TASK BRIEF: An image-free, verbatim transcription of the records is the expected result.
*** DATASET ENTRIES ***
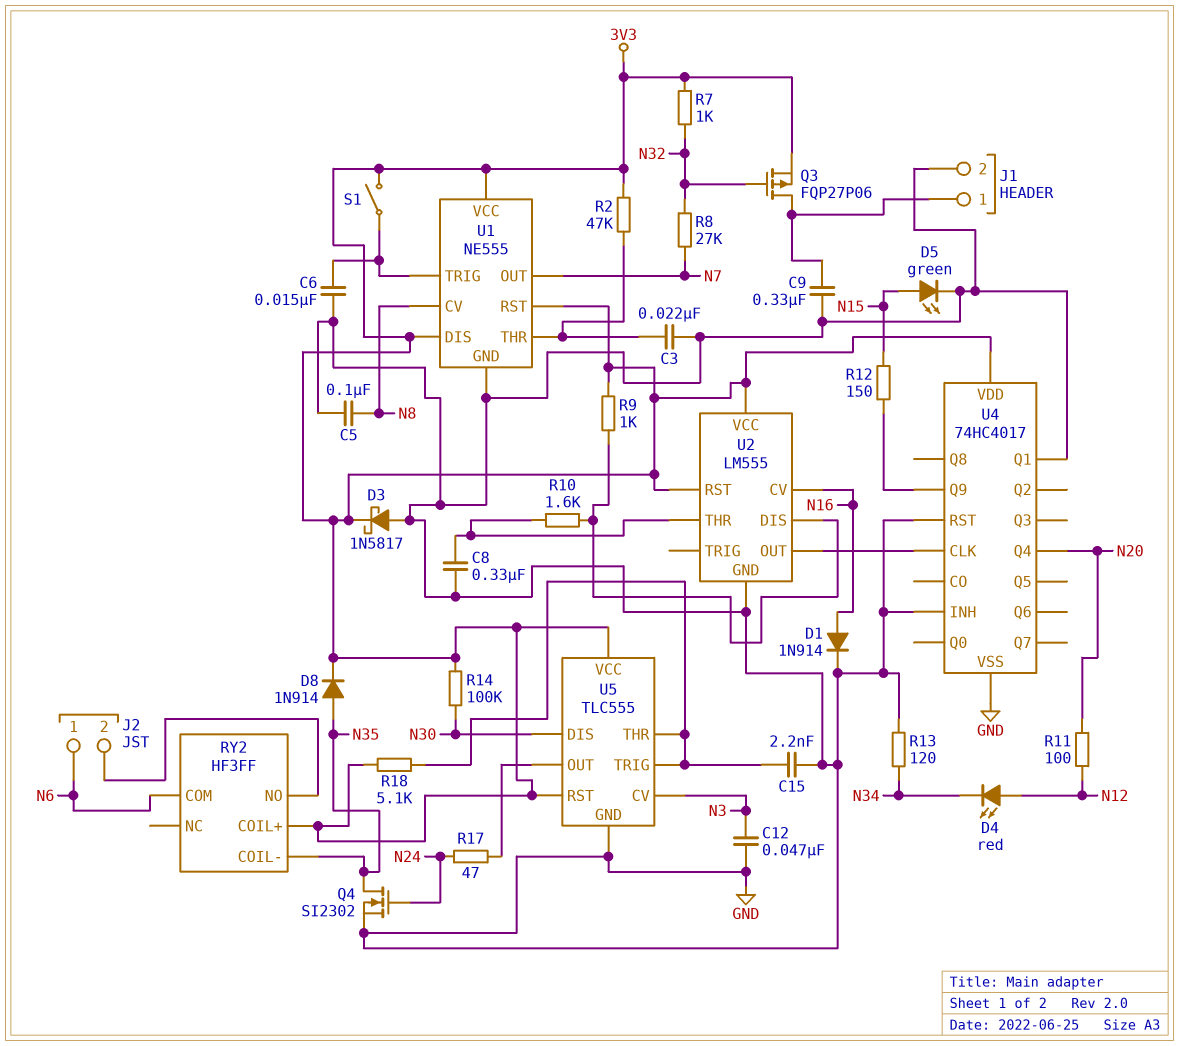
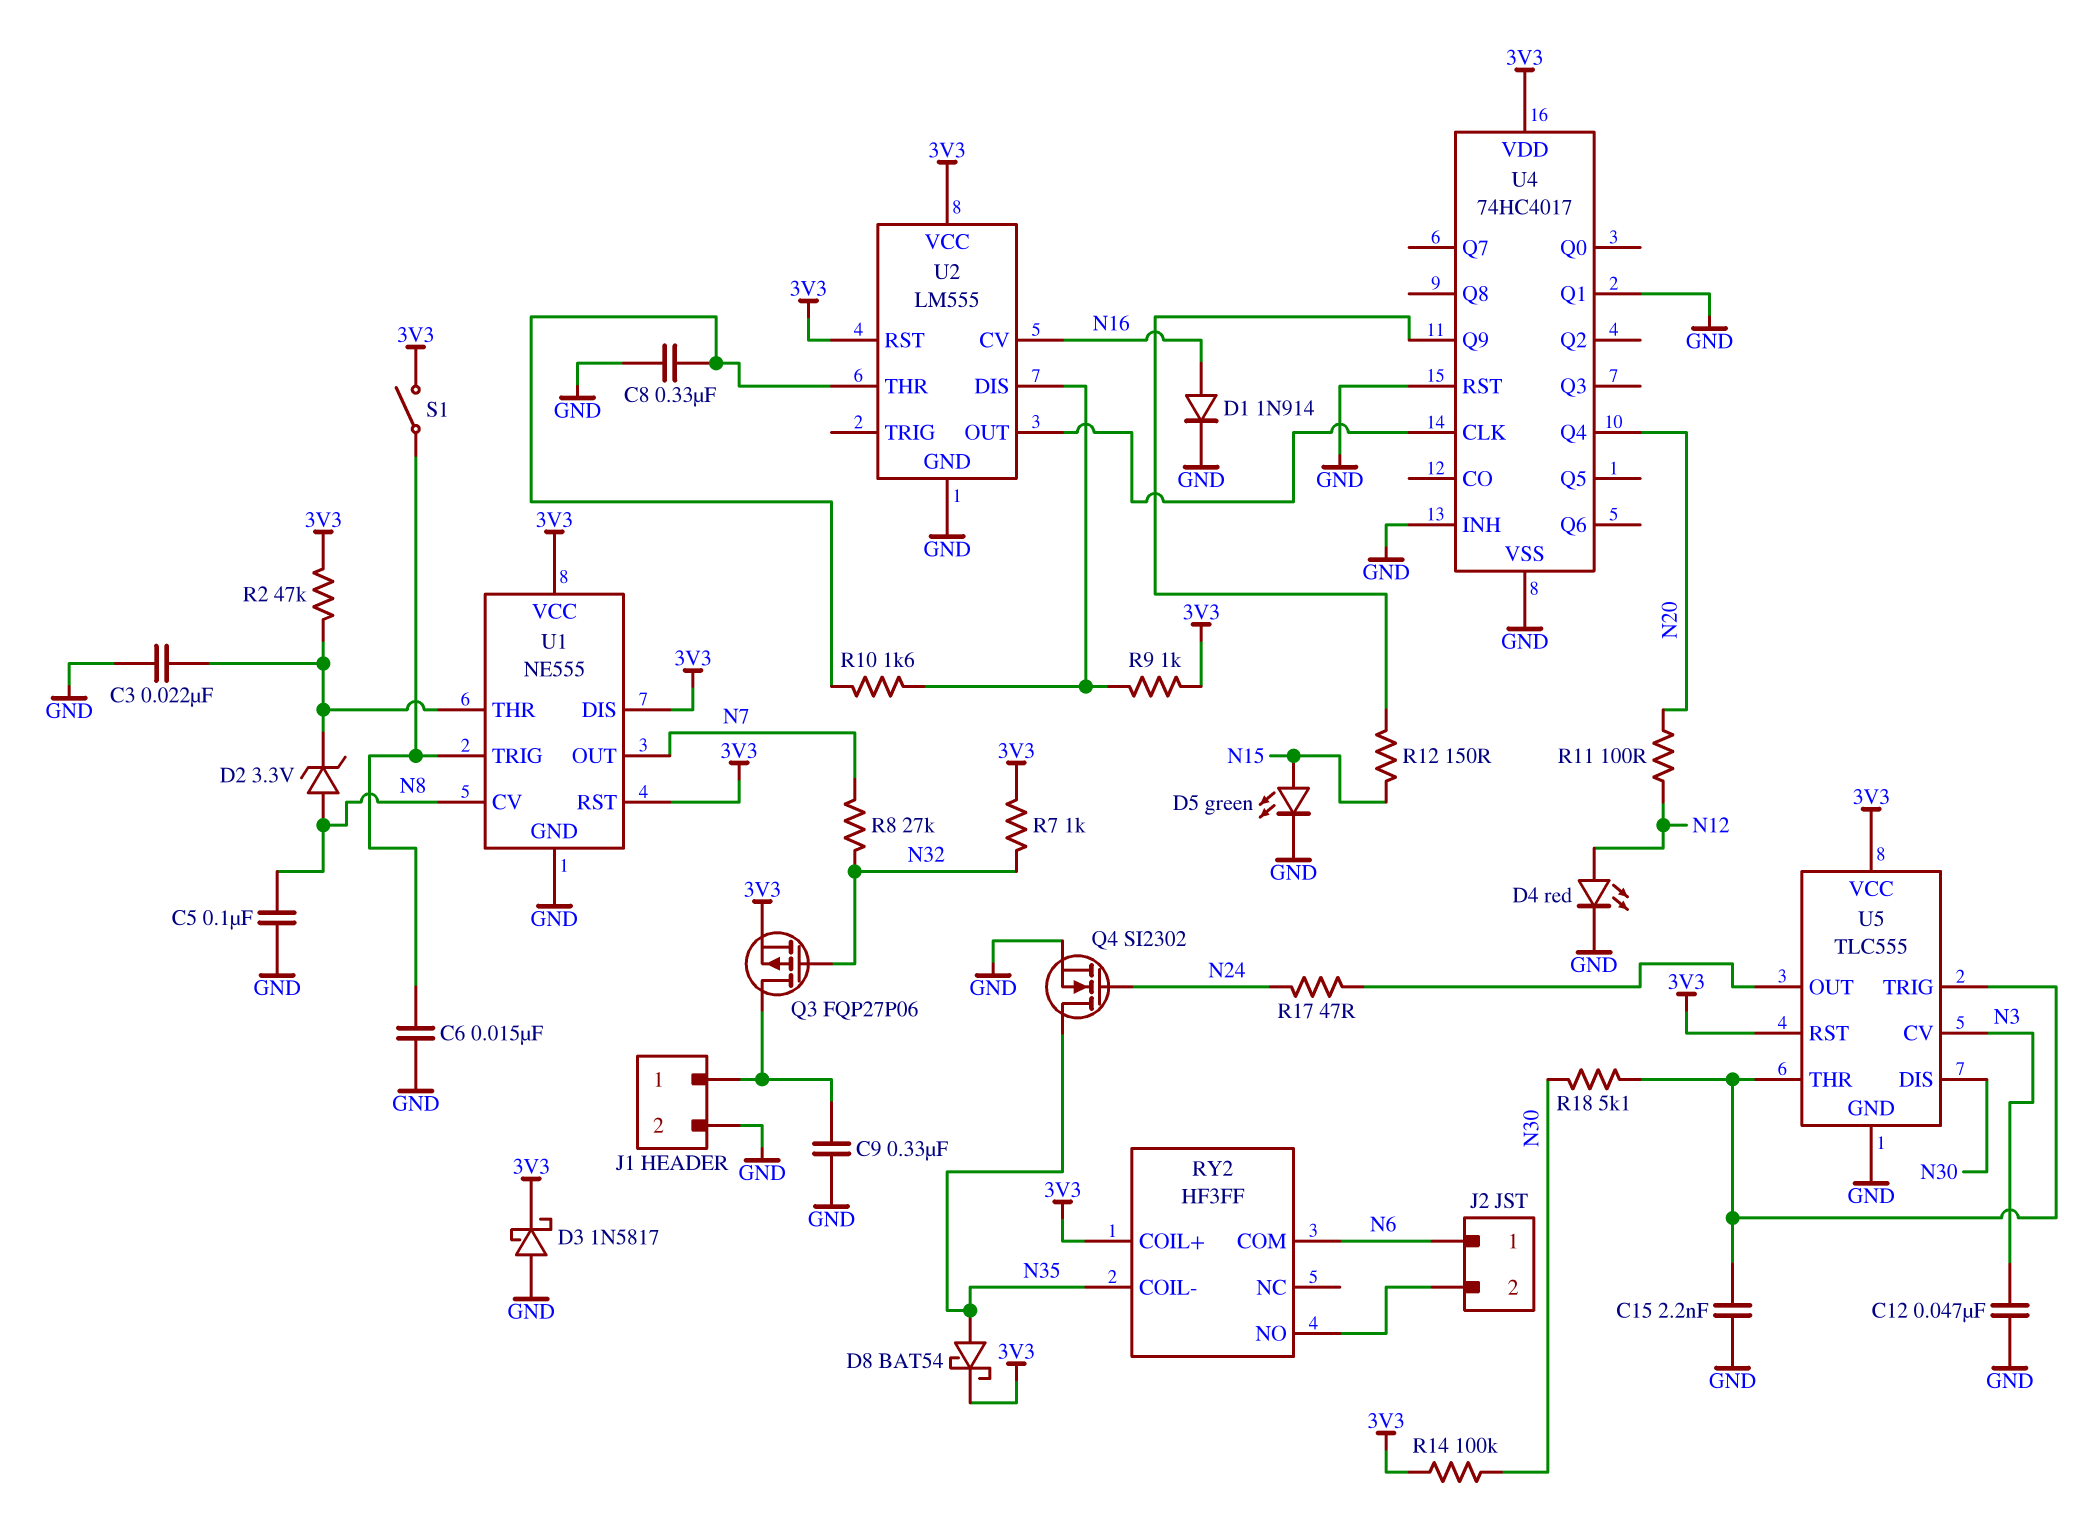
D2: none -> zener 3.3V (A N8, K U1/THR)
D4: LED red (A N12, K N34) -> LED red (A N12, K GND)
D8: diode 1N914 (A N35, K 3V3) -> schottky BAT54 (A N35, K 3V3)
R13: 120 (GND, N34) -> none
R18: 5.1k (3V3, U5/THR) -> 5.1k (N30, U5/THR)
*** End of DATASET ENTRIES ***
REPLY TO THE TASK:
D2: none -> zener 3.3V (A N8, K U1/THR)
D4: LED red (A N12, K N34) -> LED red (A N12, K GND)
D8: diode 1N914 (A N35, K 3V3) -> schottky BAT54 (A N35, K 3V3)
R13: 120 (GND, N34) -> none
R18: 5.1k (3V3, U5/THR) -> 5.1k (N30, U5/THR)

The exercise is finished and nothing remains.